▶ _PROMPT_: Each line of the material below needs to be returned exactly as written.

▶ _DATA_:
- Opening Delimiter -
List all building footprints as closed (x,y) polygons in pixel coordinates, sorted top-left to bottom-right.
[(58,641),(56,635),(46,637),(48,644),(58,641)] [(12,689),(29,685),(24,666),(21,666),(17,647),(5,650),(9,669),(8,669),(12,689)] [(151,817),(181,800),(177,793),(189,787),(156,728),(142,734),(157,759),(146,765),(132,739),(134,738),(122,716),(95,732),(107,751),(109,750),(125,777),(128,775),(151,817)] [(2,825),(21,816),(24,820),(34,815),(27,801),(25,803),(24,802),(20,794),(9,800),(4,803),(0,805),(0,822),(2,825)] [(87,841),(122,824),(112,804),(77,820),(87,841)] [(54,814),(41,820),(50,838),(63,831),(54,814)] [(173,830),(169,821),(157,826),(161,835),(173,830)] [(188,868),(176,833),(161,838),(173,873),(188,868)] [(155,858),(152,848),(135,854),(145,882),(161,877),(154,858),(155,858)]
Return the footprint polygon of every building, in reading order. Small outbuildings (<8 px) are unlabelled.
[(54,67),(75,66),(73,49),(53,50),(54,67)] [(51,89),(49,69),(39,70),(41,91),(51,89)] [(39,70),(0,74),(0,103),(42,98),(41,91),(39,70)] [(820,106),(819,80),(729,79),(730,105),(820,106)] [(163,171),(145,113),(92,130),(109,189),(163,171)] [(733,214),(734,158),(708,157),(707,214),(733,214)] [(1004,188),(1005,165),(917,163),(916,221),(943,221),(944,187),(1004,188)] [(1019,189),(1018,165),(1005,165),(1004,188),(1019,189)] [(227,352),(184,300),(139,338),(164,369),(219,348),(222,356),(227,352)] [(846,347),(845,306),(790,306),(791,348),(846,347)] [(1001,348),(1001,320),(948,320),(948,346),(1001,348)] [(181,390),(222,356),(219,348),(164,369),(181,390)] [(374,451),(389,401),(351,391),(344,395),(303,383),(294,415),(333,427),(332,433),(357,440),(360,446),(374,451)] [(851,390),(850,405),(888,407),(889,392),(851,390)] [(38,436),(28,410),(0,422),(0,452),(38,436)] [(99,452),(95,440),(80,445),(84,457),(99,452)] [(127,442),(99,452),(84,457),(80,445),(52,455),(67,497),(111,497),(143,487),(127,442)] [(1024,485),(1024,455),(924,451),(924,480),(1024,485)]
- Closing Delimiter -
▶ _COMPLETED EXERCISE_:
List all building footprints as closed (x,y) polygons in pixel coordinates, sorted top-left to bottom-right.
[(58,641),(56,635),(46,637),(48,644),(58,641)] [(12,689),(29,685),(24,666),(21,666),(17,647),(5,650),(9,669),(8,669),(12,689)] [(151,817),(181,800),(177,793),(189,787),(156,728),(142,734),(157,759),(146,765),(132,739),(134,738),(122,716),(95,732),(107,751),(109,750),(125,777),(128,775),(151,817)] [(2,825),(21,816),(24,820),(34,815),(27,801),(25,803),(24,802),(20,794),(9,800),(4,803),(0,805),(0,822),(2,825)] [(87,841),(122,824),(112,804),(77,820),(87,841)] [(54,814),(41,820),(50,838),(63,831),(54,814)] [(173,830),(169,821),(157,826),(161,835),(173,830)] [(188,868),(176,833),(161,838),(173,873),(188,868)] [(155,858),(152,848),(135,854),(145,882),(161,877),(154,858),(155,858)]
Return the footprint polygon of every building, in reading order. Small outbuildings (<8 px) are unlabelled.
[(54,67),(75,66),(73,49),(53,50),(54,67)] [(51,89),(49,69),(39,70),(41,91),(51,89)] [(39,70),(0,74),(0,103),(42,98),(41,91),(39,70)] [(820,106),(819,80),(729,79),(730,105),(820,106)] [(163,171),(145,113),(92,130),(109,189),(163,171)] [(733,214),(734,158),(708,157),(707,214),(733,214)] [(1004,188),(1005,165),(917,163),(916,221),(943,221),(944,187),(1004,188)] [(1019,189),(1018,165),(1005,165),(1004,188),(1019,189)] [(227,352),(184,300),(139,338),(164,369),(219,348),(222,356),(227,352)] [(846,347),(845,306),(790,306),(791,348),(846,347)] [(1001,348),(1001,320),(948,320),(948,346),(1001,348)] [(181,390),(222,356),(219,348),(164,369),(181,390)] [(374,451),(389,401),(351,391),(344,395),(303,383),(294,415),(333,427),(332,433),(357,440),(360,446),(374,451)] [(851,390),(850,405),(888,407),(889,392),(851,390)] [(38,436),(28,410),(0,422),(0,452),(38,436)] [(99,452),(95,440),(80,445),(84,457),(99,452)] [(127,442),(99,452),(84,457),(80,445),(52,455),(67,497),(111,497),(143,487),(127,442)] [(1024,485),(1024,455),(924,451),(924,480),(1024,485)]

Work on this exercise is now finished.